▶ Data segment:
════════════════

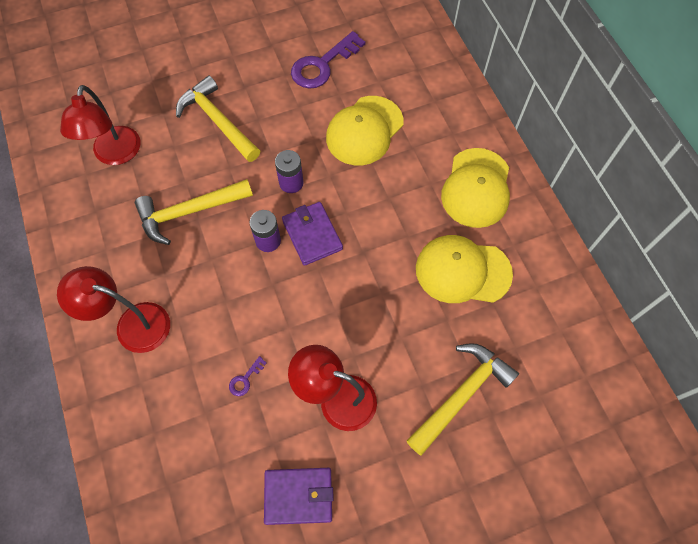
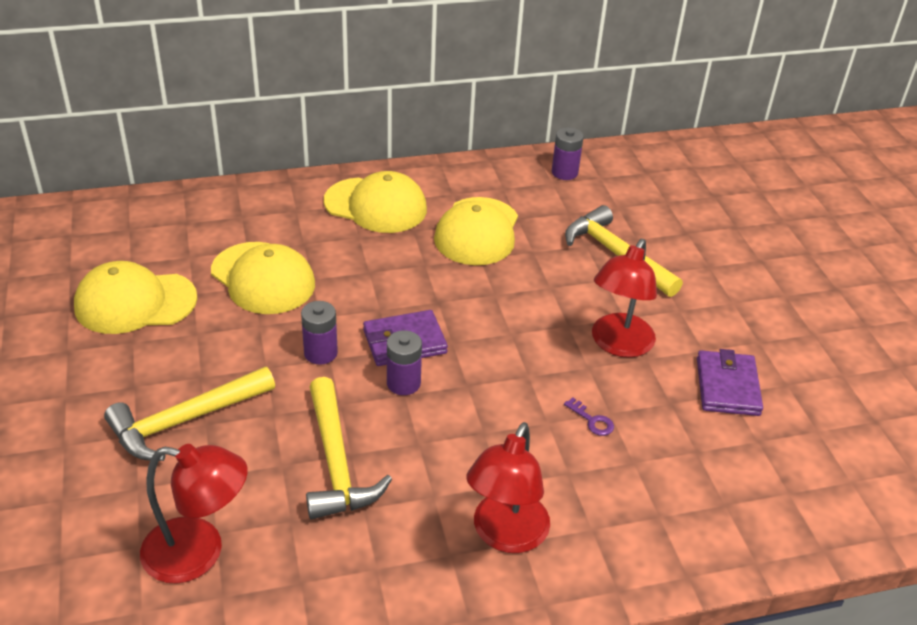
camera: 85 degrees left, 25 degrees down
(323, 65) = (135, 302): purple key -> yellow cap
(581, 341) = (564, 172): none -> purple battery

════════════════

▶ Task to complete:
Aside from its pictures, the listing must be given again in full, exactly as it appears.

▶ Written response:
camera: 85 degrees left, 25 degrees down
(323, 65) = (135, 302): purple key -> yellow cap
(581, 341) = (564, 172): none -> purple battery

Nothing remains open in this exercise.